Search the records below for the string "switch" and report only the number of lines that contain it.

◆ Dataset records:
........
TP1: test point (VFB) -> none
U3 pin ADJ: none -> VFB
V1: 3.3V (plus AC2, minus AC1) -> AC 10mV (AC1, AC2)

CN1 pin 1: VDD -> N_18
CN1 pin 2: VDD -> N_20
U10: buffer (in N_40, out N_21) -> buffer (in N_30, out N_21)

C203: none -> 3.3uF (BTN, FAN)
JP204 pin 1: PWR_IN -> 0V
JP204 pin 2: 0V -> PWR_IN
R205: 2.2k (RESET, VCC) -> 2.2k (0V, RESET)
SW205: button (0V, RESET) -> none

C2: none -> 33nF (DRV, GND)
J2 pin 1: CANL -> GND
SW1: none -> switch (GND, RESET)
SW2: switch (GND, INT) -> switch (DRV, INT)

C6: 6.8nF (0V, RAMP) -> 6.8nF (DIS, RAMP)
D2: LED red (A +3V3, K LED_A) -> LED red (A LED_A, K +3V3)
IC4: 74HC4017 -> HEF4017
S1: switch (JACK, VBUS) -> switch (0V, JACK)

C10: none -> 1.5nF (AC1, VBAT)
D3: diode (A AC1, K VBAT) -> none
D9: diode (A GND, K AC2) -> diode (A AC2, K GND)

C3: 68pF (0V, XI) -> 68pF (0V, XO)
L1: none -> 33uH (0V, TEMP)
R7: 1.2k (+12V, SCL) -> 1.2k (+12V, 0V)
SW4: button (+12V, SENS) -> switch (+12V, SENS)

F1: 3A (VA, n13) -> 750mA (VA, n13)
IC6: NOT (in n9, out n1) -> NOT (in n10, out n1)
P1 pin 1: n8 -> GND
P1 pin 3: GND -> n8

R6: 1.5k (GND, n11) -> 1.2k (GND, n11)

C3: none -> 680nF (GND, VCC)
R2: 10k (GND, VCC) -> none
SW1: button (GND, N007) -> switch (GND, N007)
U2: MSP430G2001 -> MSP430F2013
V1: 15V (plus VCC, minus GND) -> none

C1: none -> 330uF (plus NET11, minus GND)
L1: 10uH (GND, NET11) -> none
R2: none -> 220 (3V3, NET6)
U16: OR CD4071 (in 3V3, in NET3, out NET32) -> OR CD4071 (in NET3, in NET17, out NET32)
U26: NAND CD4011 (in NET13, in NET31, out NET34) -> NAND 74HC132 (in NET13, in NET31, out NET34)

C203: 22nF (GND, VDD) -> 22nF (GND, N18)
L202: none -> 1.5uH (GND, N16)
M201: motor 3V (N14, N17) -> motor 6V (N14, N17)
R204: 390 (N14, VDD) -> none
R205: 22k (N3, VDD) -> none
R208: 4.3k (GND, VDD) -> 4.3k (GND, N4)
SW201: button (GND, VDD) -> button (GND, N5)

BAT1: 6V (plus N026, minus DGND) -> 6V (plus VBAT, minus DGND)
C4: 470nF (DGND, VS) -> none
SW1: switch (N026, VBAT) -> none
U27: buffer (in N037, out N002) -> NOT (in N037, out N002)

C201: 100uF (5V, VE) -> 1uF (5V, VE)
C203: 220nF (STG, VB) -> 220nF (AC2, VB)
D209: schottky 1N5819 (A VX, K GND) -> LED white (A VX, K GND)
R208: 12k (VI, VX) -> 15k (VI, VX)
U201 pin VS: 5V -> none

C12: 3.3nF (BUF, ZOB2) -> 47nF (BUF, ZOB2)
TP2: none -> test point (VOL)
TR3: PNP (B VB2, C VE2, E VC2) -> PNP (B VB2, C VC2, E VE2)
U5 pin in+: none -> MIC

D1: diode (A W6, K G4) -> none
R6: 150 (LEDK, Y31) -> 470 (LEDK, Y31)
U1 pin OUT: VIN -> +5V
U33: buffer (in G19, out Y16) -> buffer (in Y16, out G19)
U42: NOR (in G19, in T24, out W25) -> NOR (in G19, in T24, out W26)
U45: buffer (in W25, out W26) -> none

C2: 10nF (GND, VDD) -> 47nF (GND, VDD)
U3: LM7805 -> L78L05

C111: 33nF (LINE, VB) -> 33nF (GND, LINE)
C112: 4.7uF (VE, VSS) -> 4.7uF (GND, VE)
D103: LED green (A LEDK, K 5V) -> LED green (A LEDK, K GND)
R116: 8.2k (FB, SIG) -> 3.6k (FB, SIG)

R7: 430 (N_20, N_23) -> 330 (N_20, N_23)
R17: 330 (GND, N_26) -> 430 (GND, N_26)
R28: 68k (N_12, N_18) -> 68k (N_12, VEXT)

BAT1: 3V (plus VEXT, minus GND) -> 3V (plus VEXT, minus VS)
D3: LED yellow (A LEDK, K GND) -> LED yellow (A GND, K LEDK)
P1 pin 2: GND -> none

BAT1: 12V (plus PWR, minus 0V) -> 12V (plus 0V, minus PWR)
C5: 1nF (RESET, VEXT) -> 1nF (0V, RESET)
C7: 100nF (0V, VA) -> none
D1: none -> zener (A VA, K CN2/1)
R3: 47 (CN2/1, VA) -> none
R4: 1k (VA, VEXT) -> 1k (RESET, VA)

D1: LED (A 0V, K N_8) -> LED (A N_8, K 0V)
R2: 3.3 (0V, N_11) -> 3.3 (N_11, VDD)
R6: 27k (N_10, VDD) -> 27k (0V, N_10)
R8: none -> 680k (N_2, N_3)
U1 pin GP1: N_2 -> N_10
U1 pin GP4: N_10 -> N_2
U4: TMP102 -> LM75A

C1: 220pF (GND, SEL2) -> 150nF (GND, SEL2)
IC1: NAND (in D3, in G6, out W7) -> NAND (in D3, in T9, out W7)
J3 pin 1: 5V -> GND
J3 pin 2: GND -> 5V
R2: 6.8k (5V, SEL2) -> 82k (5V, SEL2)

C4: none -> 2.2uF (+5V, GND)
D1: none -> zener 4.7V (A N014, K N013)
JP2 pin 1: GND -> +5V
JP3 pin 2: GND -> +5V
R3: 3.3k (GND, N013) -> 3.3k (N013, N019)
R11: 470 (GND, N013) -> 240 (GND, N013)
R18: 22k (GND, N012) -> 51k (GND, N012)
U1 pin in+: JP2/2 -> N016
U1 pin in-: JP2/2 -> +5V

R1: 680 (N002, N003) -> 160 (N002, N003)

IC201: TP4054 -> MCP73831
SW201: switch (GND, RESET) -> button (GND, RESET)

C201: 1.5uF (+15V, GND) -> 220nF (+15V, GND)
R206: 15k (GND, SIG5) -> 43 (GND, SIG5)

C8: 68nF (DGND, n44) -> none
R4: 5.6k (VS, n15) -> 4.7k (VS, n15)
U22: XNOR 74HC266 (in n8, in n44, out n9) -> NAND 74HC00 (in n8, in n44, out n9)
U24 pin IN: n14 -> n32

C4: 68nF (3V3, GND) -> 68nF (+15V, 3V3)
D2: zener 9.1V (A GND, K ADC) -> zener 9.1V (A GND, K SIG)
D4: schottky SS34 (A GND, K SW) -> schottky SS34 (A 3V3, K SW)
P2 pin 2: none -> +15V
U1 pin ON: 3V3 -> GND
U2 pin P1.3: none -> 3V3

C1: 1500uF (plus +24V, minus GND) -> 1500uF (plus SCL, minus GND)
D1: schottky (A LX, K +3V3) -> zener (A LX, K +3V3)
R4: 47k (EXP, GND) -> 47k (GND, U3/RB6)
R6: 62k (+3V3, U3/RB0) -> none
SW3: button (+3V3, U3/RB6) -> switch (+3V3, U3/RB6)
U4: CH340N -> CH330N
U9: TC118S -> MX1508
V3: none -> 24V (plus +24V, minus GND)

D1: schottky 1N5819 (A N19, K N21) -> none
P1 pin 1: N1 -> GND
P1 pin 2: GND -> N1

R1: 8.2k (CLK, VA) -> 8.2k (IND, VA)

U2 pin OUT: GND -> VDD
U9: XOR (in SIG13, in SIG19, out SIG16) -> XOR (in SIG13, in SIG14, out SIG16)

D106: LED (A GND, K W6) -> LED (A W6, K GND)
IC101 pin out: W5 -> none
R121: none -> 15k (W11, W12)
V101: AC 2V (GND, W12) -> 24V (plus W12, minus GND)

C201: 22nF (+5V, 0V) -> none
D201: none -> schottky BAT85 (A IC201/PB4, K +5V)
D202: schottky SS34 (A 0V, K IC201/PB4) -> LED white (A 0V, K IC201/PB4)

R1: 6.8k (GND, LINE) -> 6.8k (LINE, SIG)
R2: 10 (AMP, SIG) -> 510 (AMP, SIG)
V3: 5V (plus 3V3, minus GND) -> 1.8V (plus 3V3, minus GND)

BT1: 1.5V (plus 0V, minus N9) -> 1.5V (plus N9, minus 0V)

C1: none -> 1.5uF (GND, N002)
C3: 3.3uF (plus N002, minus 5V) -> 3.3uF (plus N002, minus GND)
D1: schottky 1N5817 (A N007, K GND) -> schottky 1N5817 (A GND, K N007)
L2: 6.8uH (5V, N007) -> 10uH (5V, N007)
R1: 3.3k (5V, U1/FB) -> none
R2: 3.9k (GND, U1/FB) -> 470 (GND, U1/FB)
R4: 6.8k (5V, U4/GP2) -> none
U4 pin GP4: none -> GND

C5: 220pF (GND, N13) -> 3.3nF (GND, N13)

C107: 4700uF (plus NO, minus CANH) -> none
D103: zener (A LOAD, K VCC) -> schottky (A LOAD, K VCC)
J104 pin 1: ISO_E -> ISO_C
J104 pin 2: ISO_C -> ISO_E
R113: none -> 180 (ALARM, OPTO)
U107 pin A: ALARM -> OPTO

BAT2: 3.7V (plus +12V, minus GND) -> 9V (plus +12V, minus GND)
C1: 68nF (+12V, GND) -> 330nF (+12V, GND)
........
◆ Finished task:
8